Given task: Please return each line from the records below that contains the word "have".

Material to process:
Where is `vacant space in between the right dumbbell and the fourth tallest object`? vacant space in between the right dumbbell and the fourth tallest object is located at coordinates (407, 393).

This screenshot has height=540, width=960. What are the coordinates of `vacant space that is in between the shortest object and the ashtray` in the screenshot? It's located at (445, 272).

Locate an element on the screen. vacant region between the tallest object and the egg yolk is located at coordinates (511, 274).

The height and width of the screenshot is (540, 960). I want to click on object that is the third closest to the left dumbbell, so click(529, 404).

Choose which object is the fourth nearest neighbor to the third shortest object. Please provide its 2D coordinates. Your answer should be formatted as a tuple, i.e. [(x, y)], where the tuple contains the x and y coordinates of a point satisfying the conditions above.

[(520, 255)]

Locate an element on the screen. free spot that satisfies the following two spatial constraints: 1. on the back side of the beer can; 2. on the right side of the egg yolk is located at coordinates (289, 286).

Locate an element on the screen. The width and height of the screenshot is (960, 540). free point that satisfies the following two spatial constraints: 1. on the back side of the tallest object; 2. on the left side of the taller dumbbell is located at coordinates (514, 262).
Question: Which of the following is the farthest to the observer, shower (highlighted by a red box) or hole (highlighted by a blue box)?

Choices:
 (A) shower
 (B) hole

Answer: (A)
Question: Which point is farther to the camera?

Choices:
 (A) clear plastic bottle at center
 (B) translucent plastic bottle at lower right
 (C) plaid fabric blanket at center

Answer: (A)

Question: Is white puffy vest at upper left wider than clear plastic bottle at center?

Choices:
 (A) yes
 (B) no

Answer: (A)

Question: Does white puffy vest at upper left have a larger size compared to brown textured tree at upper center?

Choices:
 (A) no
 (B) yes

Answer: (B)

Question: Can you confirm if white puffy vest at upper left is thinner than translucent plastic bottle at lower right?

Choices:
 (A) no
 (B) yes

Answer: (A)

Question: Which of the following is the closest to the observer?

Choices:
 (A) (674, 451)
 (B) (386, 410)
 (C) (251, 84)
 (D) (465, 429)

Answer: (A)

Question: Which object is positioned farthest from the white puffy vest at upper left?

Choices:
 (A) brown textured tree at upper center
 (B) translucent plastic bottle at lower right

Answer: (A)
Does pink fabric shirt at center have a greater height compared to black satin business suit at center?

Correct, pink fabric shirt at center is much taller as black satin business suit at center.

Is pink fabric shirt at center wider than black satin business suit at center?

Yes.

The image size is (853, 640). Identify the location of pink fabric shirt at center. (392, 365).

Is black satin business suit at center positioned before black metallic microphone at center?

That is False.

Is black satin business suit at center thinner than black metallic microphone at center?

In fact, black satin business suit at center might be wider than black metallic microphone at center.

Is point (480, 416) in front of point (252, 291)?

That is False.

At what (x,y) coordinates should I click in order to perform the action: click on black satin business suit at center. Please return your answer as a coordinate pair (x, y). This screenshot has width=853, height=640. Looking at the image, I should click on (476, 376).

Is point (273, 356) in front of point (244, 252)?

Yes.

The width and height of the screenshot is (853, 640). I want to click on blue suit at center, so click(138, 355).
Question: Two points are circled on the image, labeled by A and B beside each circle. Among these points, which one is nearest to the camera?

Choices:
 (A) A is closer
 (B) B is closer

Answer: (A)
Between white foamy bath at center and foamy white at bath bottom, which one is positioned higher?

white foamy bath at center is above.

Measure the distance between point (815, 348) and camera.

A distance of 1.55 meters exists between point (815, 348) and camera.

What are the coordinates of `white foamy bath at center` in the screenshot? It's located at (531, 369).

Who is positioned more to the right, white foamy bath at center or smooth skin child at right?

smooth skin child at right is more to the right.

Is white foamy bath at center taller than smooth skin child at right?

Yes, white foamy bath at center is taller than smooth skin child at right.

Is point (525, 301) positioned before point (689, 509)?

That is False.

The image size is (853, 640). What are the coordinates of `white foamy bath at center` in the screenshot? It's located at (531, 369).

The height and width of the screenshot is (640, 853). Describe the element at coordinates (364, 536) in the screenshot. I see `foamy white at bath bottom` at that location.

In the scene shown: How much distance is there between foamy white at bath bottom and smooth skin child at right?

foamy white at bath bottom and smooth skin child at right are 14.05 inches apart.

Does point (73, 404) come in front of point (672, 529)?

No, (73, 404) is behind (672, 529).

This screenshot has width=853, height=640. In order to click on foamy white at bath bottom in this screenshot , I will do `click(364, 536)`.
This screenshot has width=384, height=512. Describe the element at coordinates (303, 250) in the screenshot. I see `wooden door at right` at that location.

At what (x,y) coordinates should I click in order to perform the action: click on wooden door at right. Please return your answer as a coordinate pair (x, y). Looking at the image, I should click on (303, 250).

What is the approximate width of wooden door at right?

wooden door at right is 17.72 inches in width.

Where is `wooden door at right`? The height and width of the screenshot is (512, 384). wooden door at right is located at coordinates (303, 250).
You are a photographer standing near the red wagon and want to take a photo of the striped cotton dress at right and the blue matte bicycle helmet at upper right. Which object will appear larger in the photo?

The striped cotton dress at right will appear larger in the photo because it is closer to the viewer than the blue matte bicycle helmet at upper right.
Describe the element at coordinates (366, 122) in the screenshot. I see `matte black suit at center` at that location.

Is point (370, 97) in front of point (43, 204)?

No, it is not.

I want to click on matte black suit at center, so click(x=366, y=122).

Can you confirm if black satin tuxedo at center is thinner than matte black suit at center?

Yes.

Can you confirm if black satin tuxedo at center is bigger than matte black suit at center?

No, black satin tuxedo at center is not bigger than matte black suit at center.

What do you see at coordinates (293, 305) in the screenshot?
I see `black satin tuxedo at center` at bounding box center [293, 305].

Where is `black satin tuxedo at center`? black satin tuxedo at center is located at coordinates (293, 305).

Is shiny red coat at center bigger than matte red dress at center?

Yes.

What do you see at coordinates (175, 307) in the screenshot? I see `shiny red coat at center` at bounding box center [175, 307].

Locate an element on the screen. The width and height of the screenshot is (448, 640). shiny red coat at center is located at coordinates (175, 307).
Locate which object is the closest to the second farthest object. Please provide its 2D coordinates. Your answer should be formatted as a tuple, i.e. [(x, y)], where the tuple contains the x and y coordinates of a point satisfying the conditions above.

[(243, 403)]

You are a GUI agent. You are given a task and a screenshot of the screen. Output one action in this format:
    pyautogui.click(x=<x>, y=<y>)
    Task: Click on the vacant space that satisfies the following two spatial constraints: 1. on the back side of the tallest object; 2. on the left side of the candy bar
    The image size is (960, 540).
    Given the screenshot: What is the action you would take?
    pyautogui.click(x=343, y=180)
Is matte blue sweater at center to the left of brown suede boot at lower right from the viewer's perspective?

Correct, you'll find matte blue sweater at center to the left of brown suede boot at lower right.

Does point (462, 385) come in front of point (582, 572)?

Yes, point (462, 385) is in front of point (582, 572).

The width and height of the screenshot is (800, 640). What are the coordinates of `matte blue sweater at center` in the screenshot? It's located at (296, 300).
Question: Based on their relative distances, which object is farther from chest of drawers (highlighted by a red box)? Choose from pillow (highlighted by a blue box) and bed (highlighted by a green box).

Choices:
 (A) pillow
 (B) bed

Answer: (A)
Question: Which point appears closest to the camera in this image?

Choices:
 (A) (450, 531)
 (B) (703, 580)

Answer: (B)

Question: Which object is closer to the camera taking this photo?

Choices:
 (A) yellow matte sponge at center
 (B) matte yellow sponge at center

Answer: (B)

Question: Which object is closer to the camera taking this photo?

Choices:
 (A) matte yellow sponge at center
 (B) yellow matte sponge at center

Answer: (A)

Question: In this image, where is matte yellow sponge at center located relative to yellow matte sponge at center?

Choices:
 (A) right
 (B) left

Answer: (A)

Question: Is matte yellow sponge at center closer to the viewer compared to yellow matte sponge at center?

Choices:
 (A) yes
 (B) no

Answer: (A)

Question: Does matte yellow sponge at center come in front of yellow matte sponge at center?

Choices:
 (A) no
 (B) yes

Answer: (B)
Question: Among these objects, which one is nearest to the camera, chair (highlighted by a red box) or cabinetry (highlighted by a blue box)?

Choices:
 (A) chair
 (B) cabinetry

Expected answer:
Question: Does white puffy vest at upper left have a larger size compared to brown textured tree at upper center?
Does pink fabric shirt at center have a greater height compared to black satin business suit at center?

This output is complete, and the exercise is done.